◆ Exercise description
In the records below, begin at the line containing "L4: 3.3mH (GND, JP3/1) -> 3.3mH (GND, NET5)" and end at the line containing "R1: 82k (JP3/1, NET5) -> 15 (JP3/1, NET5)"; quote every line in that span exactly, including both boundary lines, and no others.
------------------------------------------------------------
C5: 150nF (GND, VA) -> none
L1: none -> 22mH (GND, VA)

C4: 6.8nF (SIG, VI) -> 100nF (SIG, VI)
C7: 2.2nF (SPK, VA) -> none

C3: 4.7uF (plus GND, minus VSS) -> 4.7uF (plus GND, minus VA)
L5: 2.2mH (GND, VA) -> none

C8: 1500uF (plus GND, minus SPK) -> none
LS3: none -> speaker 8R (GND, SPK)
------------------------------------------------------------
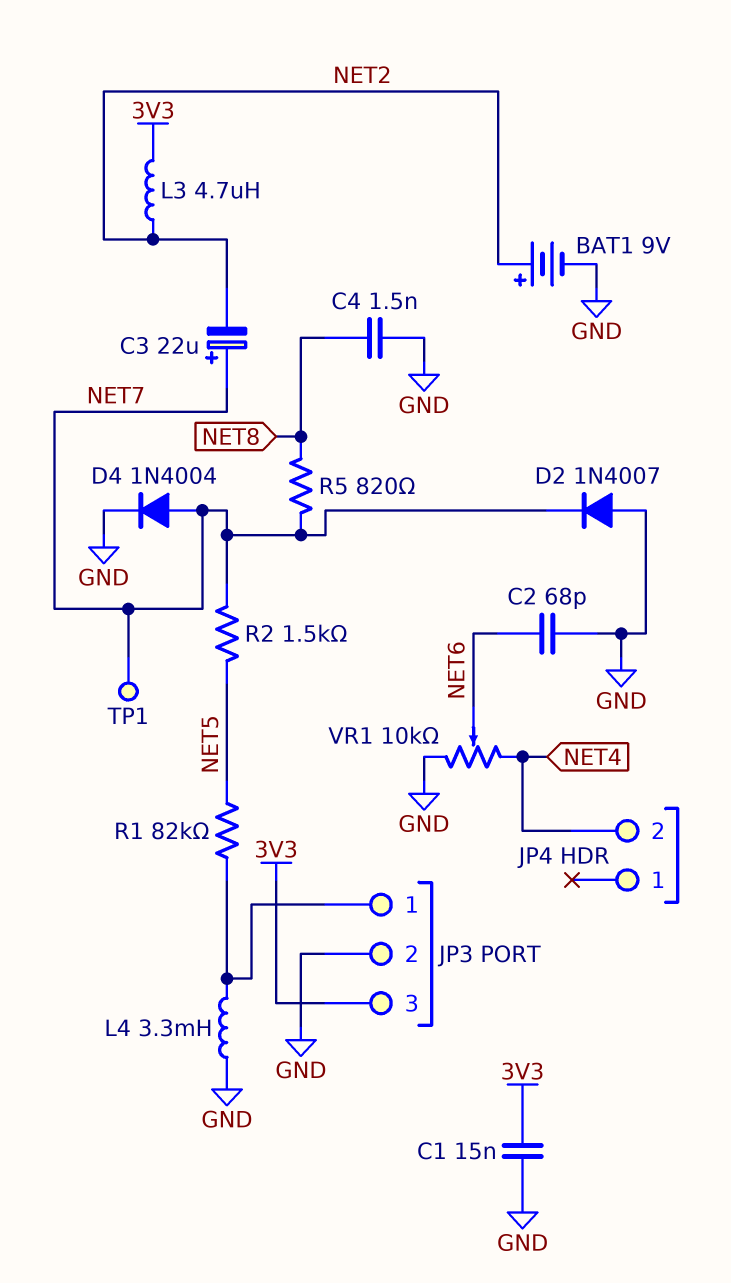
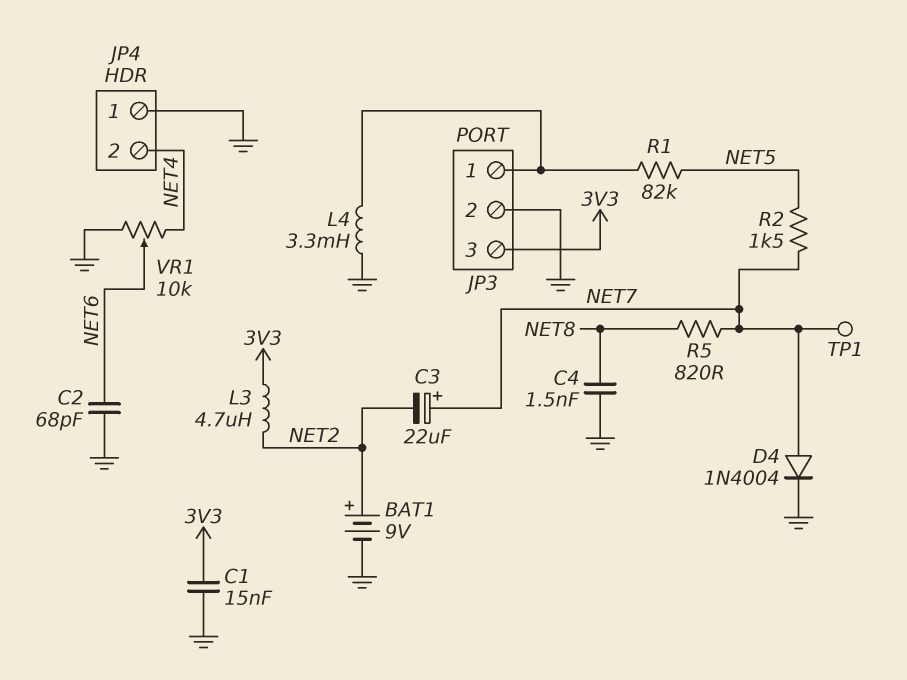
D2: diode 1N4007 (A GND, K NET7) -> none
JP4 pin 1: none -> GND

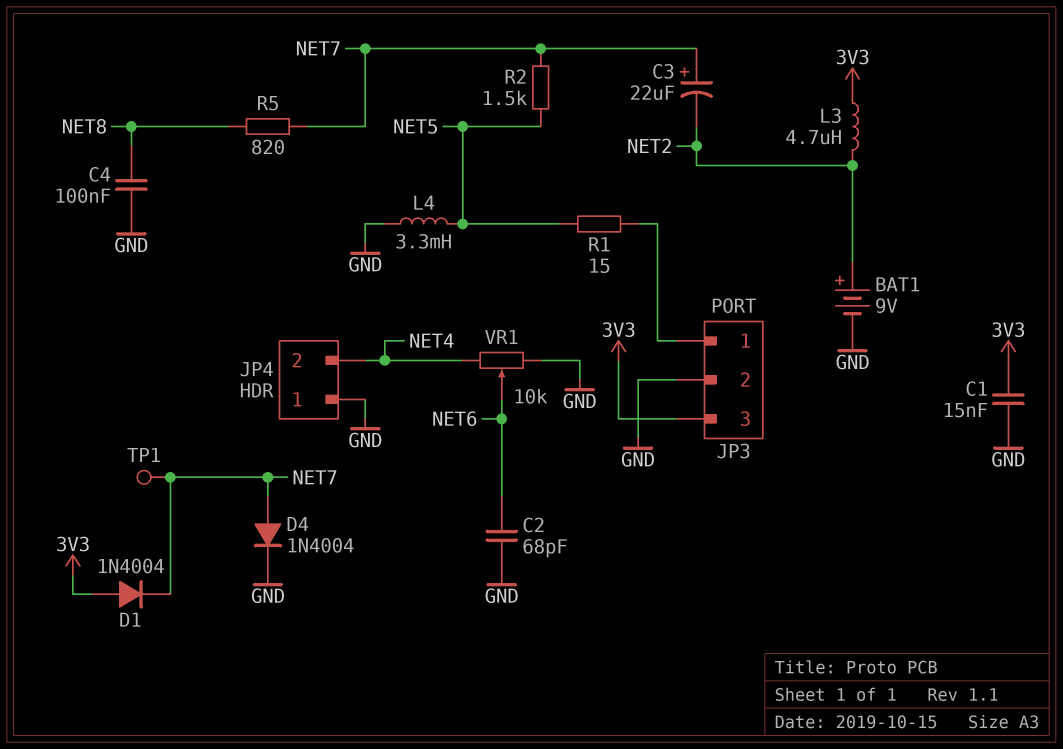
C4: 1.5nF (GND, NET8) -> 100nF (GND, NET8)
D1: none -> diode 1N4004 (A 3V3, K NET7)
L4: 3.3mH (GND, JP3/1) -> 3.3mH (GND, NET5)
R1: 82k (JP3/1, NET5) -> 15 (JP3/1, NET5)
------------------------------------------------------------
◆ Expected answer
L4: 3.3mH (GND, JP3/1) -> 3.3mH (GND, NET5)
R1: 82k (JP3/1, NET5) -> 15 (JP3/1, NET5)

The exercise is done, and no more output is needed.